** The task **
Reproduce each line from the records that holds "fork".

** Data **
▼

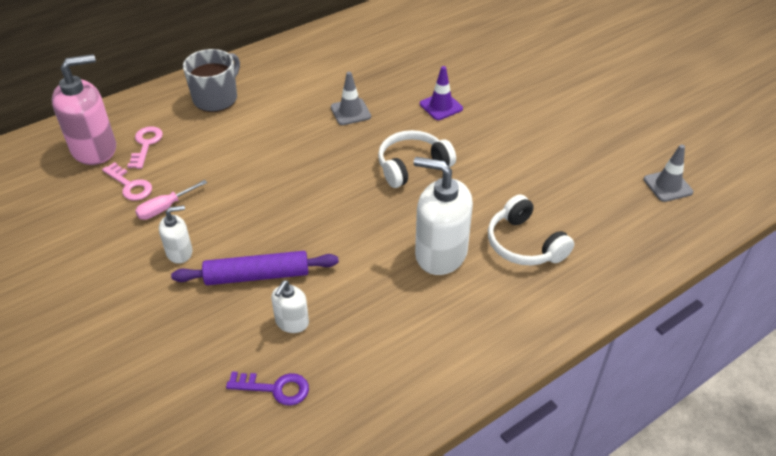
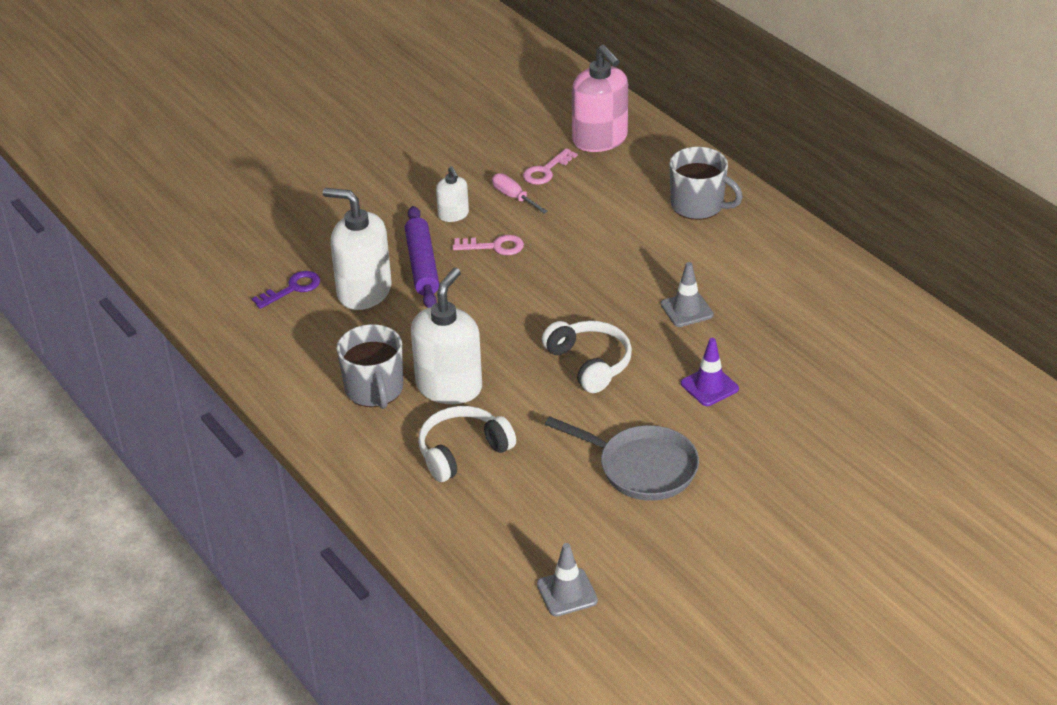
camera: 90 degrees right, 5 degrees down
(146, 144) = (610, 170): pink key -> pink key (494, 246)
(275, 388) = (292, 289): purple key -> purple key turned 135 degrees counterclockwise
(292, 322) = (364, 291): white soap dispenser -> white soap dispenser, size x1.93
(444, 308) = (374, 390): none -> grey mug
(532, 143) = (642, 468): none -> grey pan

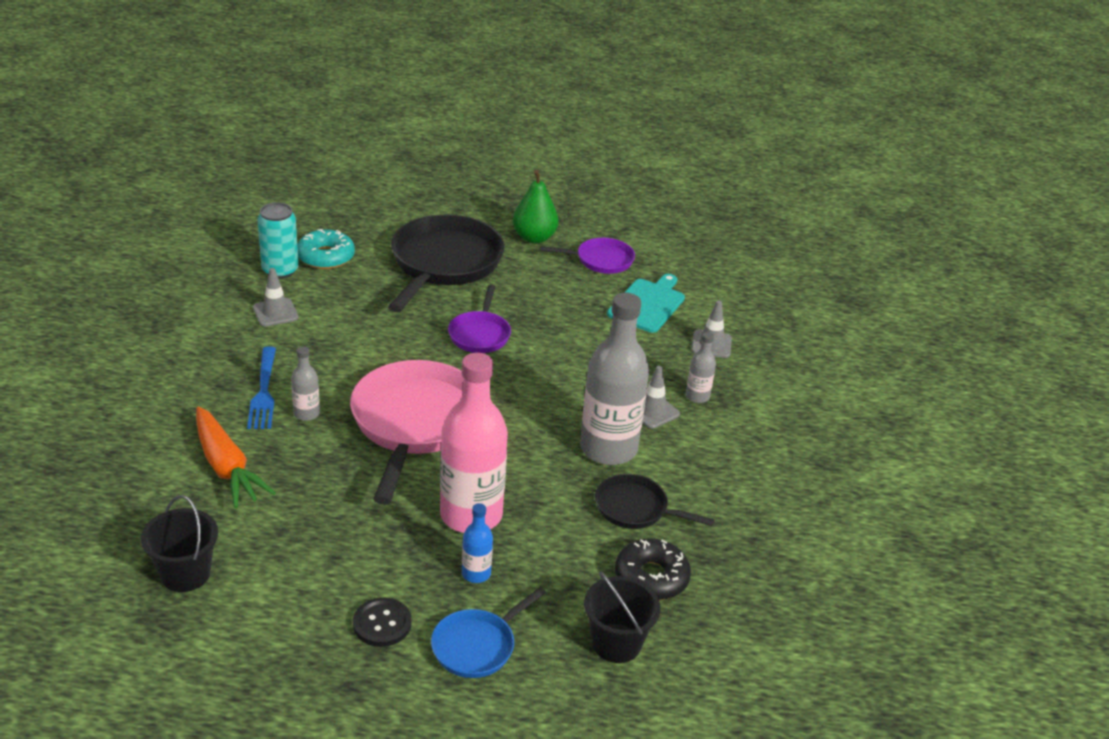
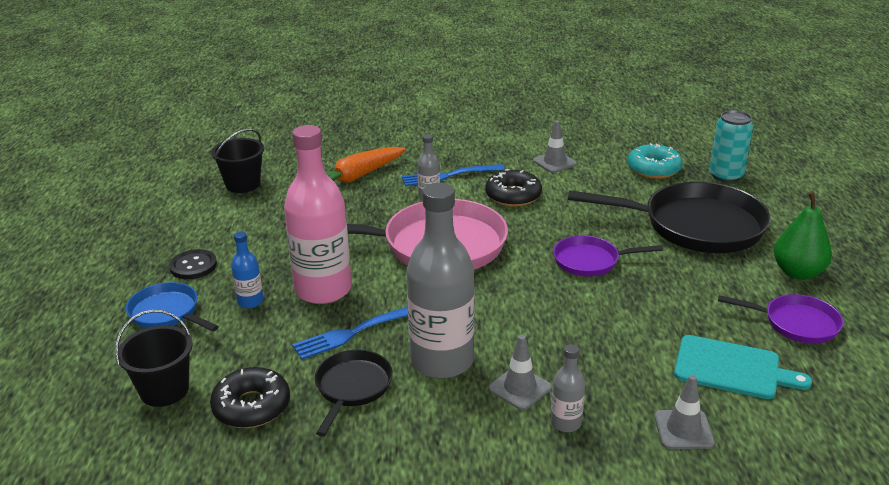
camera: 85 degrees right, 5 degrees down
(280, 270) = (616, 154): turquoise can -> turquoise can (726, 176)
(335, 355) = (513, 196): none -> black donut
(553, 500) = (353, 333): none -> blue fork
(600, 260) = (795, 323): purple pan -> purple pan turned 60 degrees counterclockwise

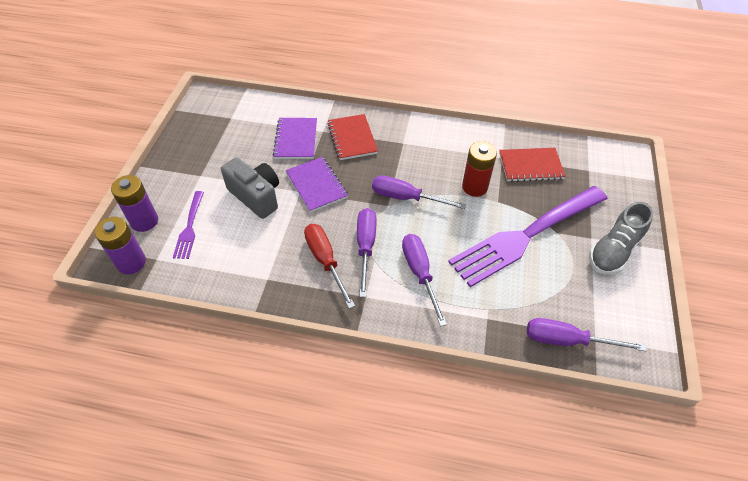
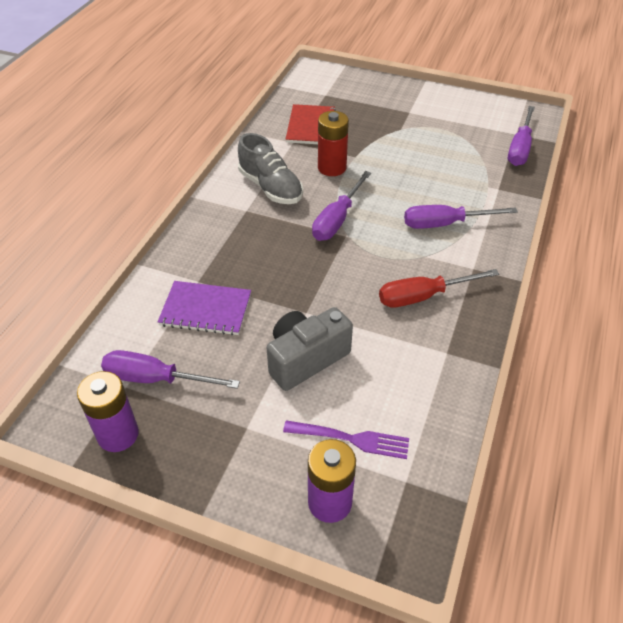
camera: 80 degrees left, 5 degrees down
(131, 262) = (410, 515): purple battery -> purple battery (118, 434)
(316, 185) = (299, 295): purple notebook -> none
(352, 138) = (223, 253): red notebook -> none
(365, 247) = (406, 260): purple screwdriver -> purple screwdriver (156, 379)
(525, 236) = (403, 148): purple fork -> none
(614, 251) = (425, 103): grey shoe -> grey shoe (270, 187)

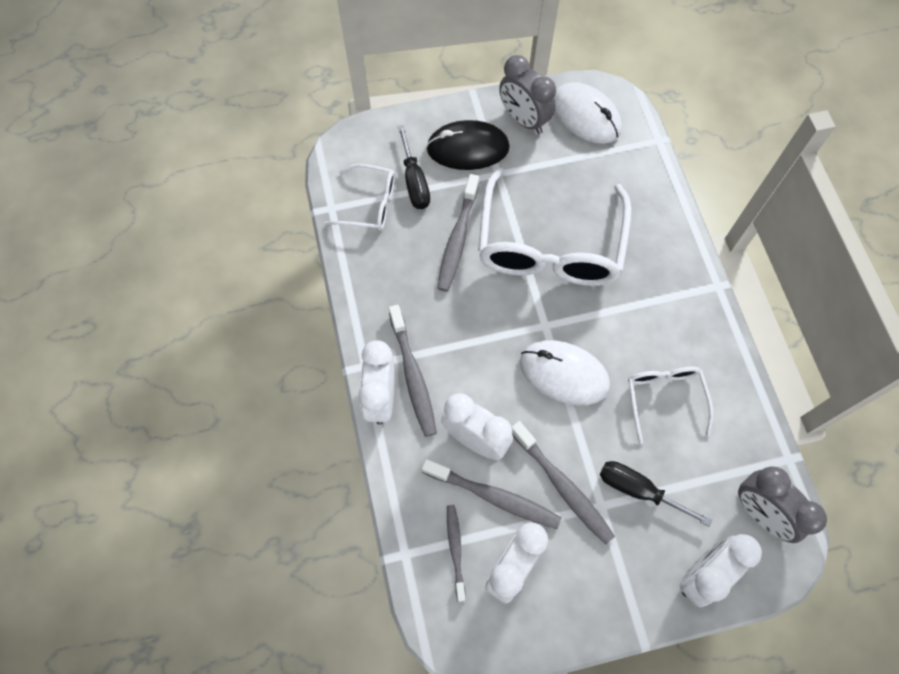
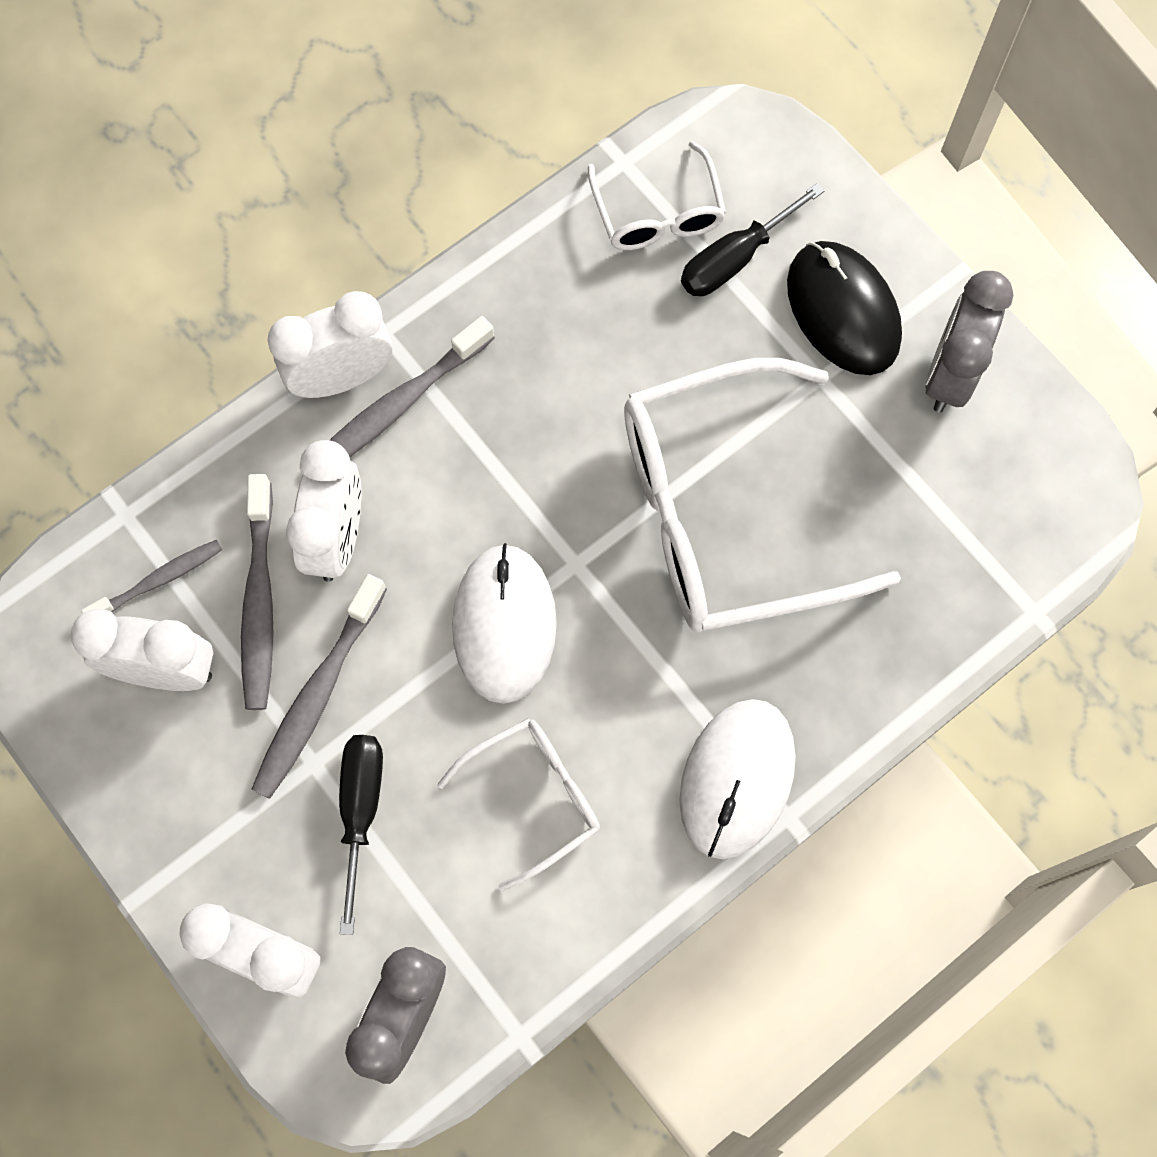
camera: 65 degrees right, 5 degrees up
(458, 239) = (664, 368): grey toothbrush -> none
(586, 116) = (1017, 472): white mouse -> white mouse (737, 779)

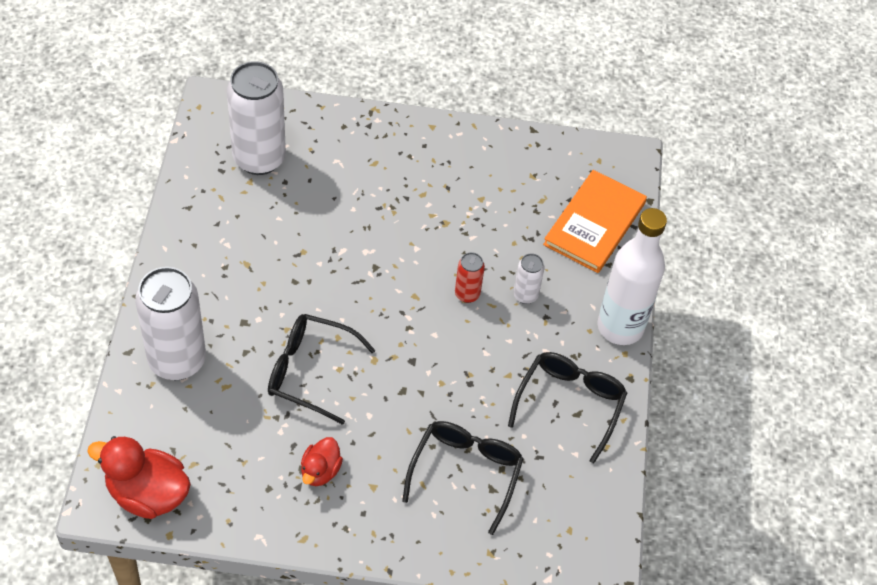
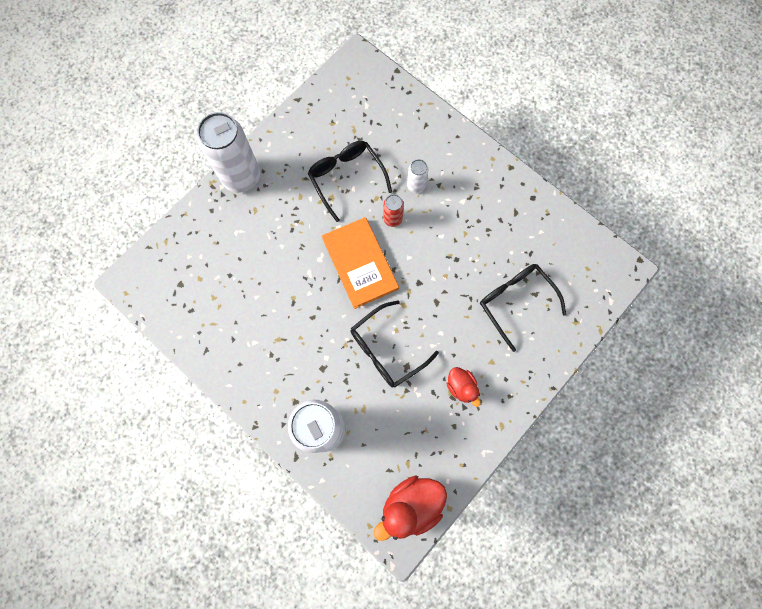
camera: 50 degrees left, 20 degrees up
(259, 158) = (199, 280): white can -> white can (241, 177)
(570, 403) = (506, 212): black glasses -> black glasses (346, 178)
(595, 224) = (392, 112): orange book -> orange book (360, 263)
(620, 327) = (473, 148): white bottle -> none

▲

** Problem solution **
(553, 500) = (353, 333): none -> blue fork
(525, 236) = (403, 148): purple fork -> none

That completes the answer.